__What to do__.
Copy the records word for word, starting with the line that contains "pink semicircle: moved 4 px down" and ending with the line that contains "yellow star: moved 85 px left, 91 px up", both of those lines included.
** Begin Dataset records **
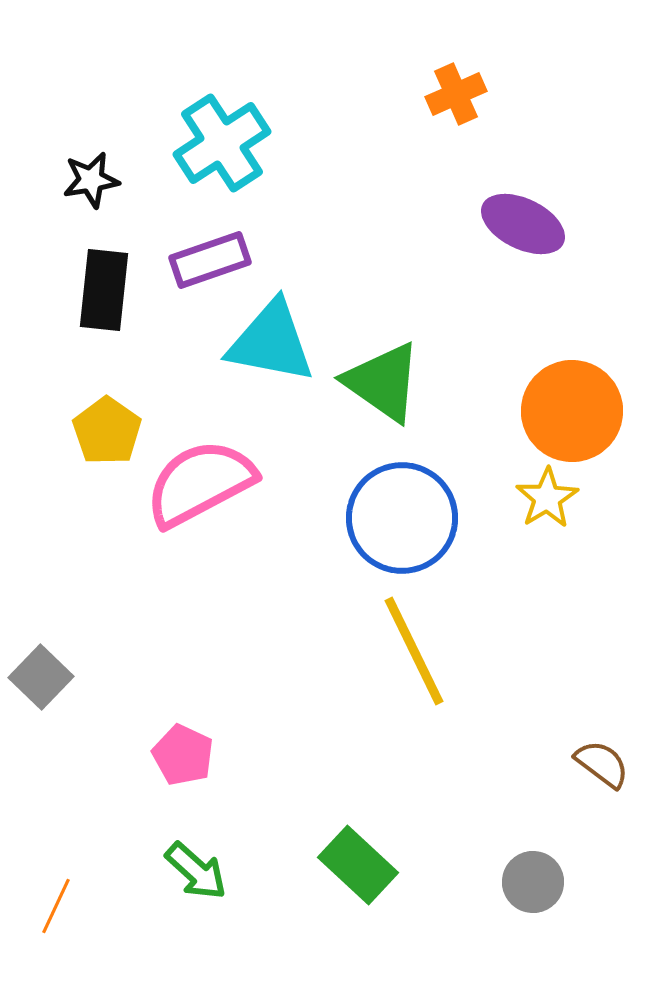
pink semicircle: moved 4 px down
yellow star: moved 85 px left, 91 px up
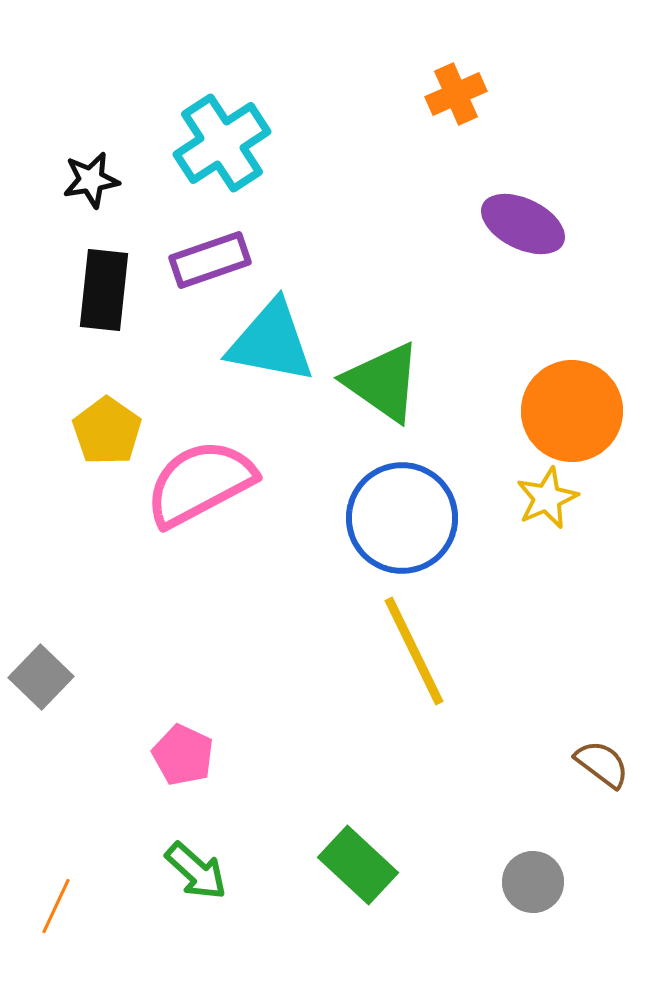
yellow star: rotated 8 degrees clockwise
** End Dataset records **
** Begin Dataset records **
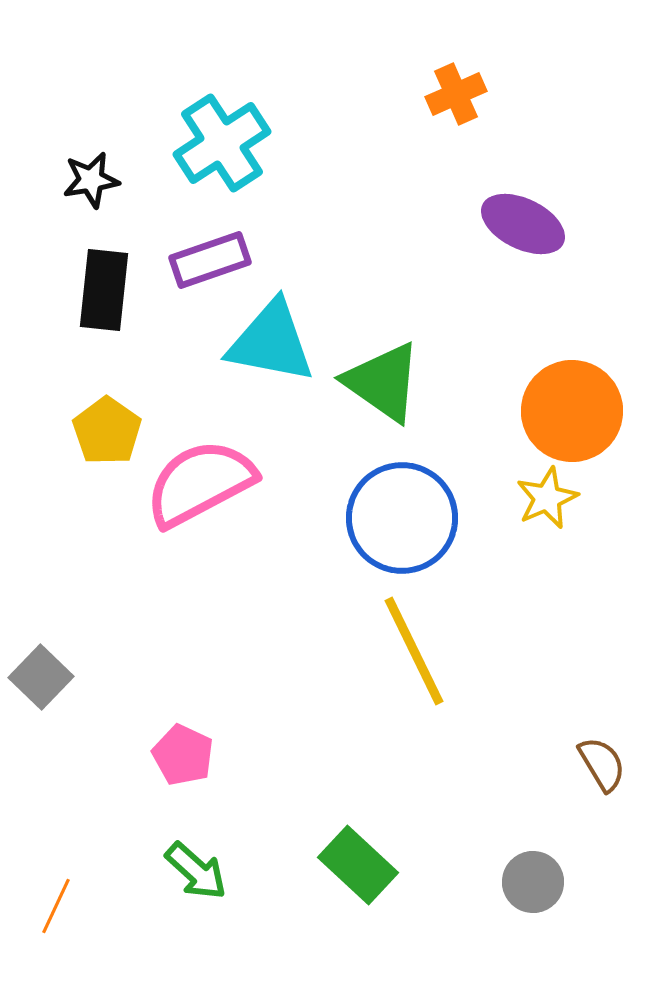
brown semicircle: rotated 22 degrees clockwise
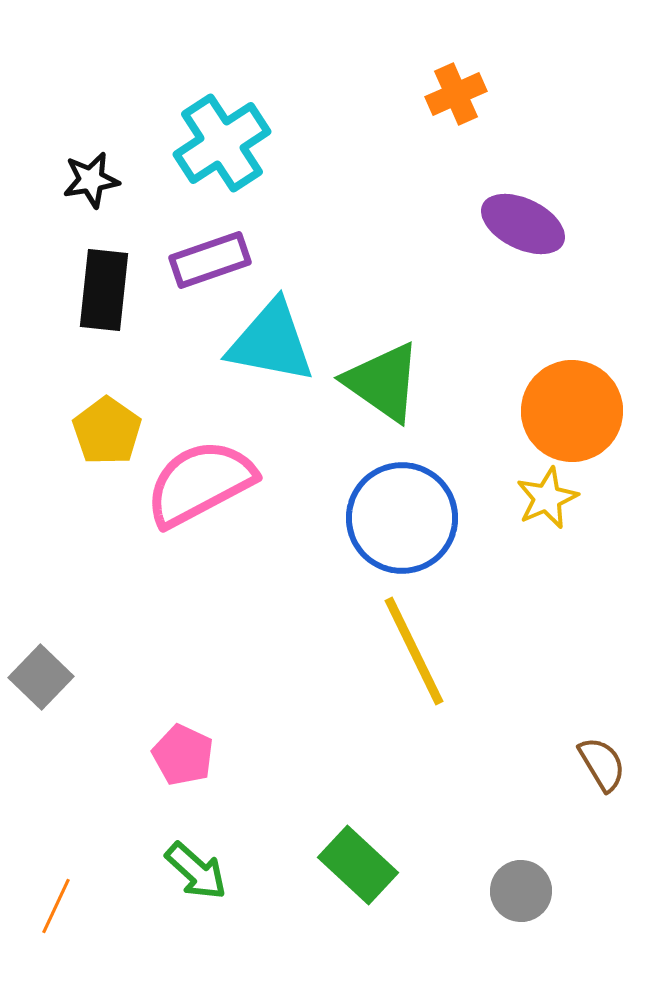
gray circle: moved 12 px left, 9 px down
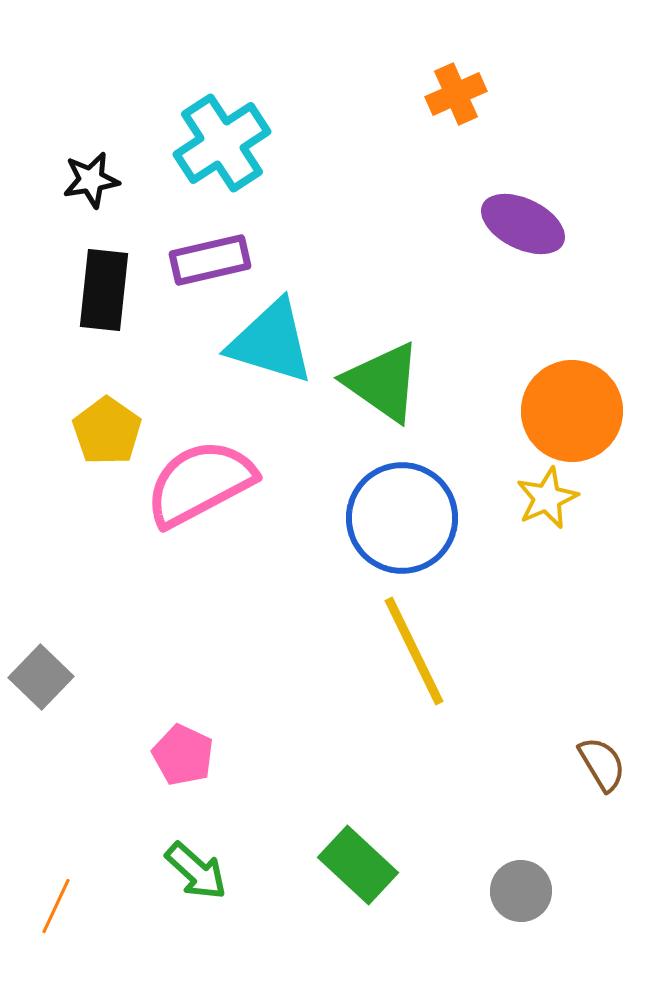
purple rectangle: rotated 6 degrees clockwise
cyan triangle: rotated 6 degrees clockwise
** End Dataset records **
__Exercise output__.
pink semicircle: moved 4 px down
yellow star: moved 85 px left, 91 px up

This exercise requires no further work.